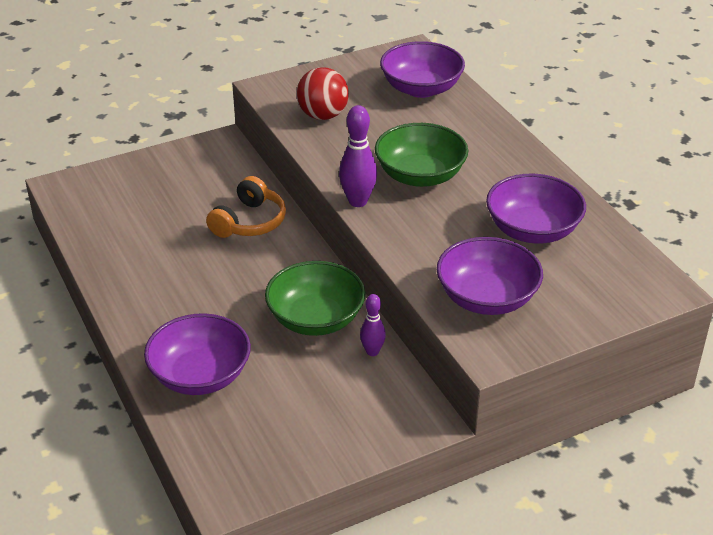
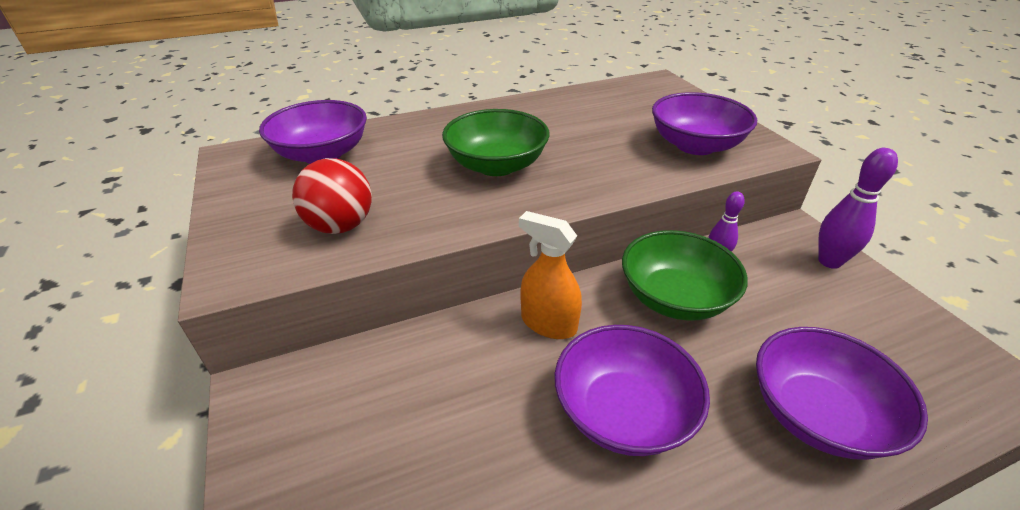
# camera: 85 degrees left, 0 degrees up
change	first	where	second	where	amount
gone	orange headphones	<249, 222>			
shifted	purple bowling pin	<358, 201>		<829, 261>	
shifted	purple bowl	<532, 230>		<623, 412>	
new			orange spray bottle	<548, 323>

▸ Exercise directions
Copy out all of the listing word for word, but skip the images.

▸ Result for this exercise
# camera: 85 degrees left, 0 degrees up
change	first	where	second	where	amount
gone	orange headphones	<249, 222>			
shifted	purple bowling pin	<358, 201>		<829, 261>	
shifted	purple bowl	<532, 230>		<623, 412>	
new			orange spray bottle	<548, 323>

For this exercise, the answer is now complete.